◆ **Input for this task**:
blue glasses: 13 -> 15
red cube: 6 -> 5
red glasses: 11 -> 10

--

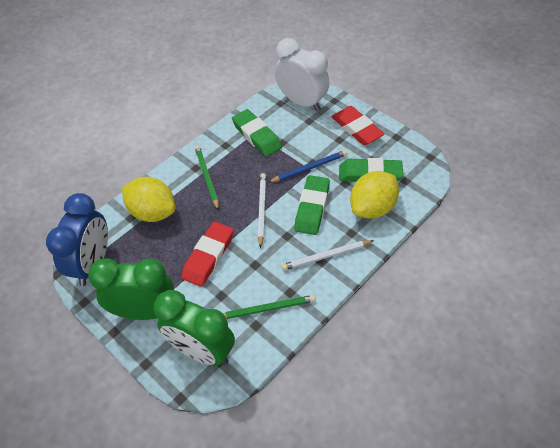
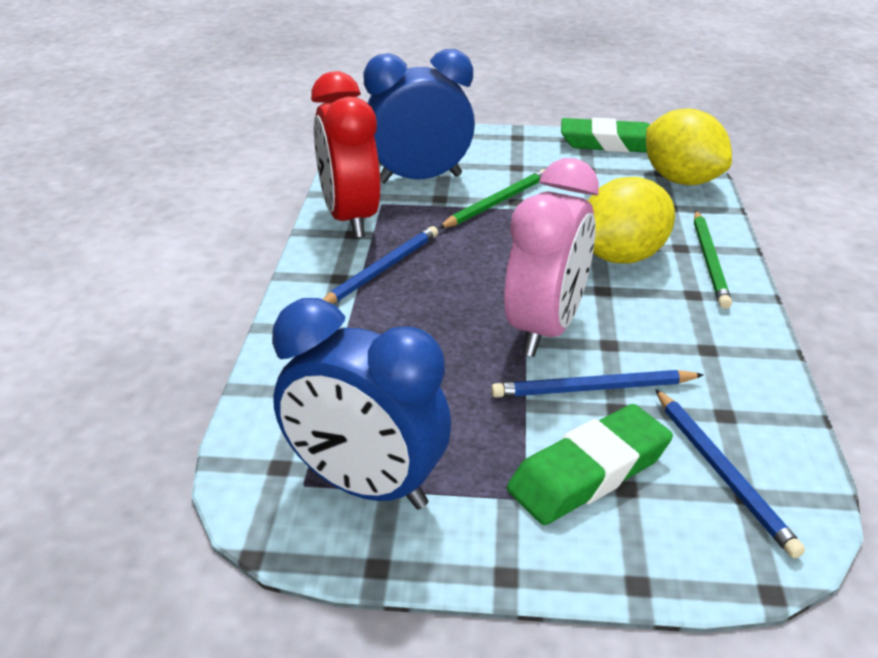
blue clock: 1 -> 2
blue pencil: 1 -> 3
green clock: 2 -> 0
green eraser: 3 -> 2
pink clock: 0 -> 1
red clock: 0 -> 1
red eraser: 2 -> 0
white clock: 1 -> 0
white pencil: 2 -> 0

---

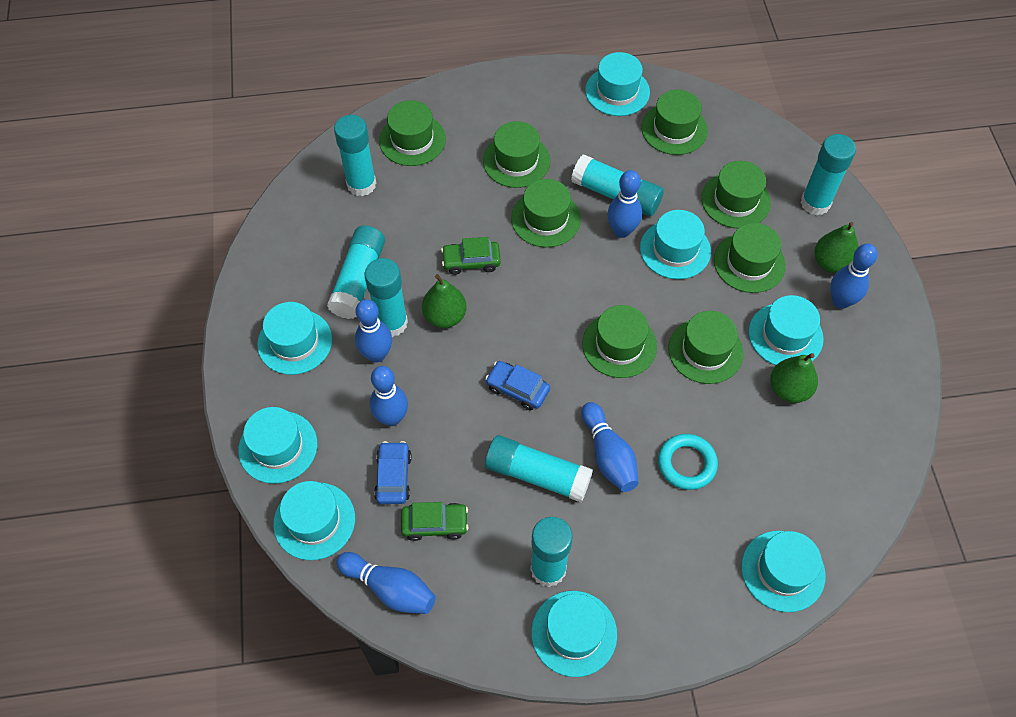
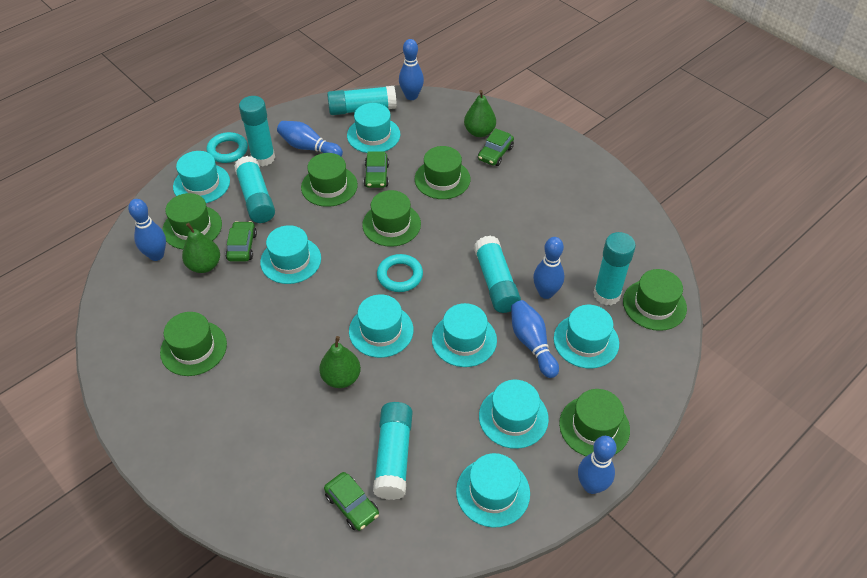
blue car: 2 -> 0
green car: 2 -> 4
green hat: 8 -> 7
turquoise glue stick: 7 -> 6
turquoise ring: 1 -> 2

◆ **Requirement**: Everything starting at the line containing "blue clock: 1 -> 2" and ending at the line containing "white pencil: 2 -> 0" in the records above should be repeated exactly, and only that.

◆ **Solution**:
blue clock: 1 -> 2
blue pencil: 1 -> 3
green clock: 2 -> 0
green eraser: 3 -> 2
pink clock: 0 -> 1
red clock: 0 -> 1
red eraser: 2 -> 0
white clock: 1 -> 0
white pencil: 2 -> 0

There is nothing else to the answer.